Take the lines below beginning at the line that has "brown drum [437,248,522,341]" and stopping after the line that has "brown duck [519,348,581,422]", and print them exactly as they are, with no other lines.

#### DATA FOR THIS TASK
((

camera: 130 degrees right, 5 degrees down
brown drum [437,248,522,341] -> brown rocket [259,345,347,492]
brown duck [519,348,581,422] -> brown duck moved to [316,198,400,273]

))
((

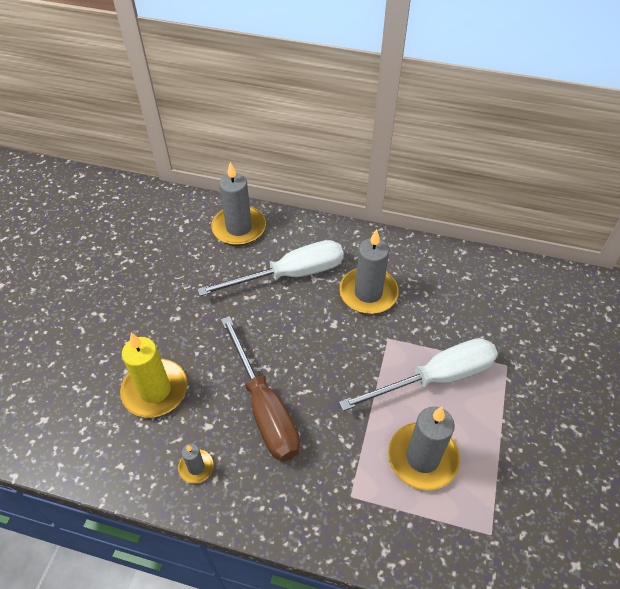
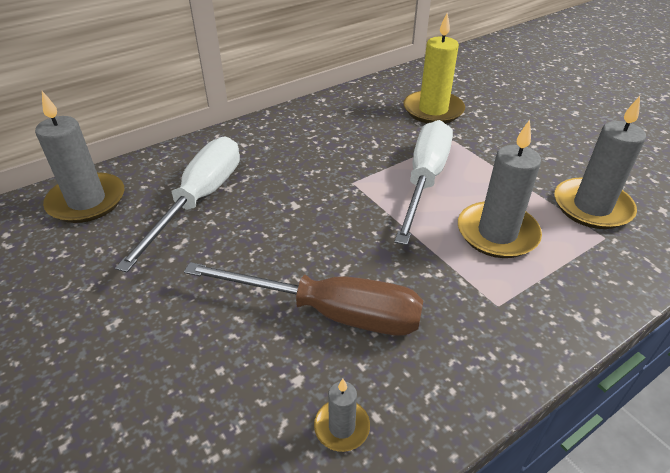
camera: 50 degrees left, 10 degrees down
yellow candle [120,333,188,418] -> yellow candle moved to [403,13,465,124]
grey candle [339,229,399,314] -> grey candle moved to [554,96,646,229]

))

#### ANSWER TO THIS EXERCISE
brown drum [437,248,522,341] -> brown rocket [259,345,347,492]
brown duck [519,348,581,422] -> brown duck moved to [316,198,400,273]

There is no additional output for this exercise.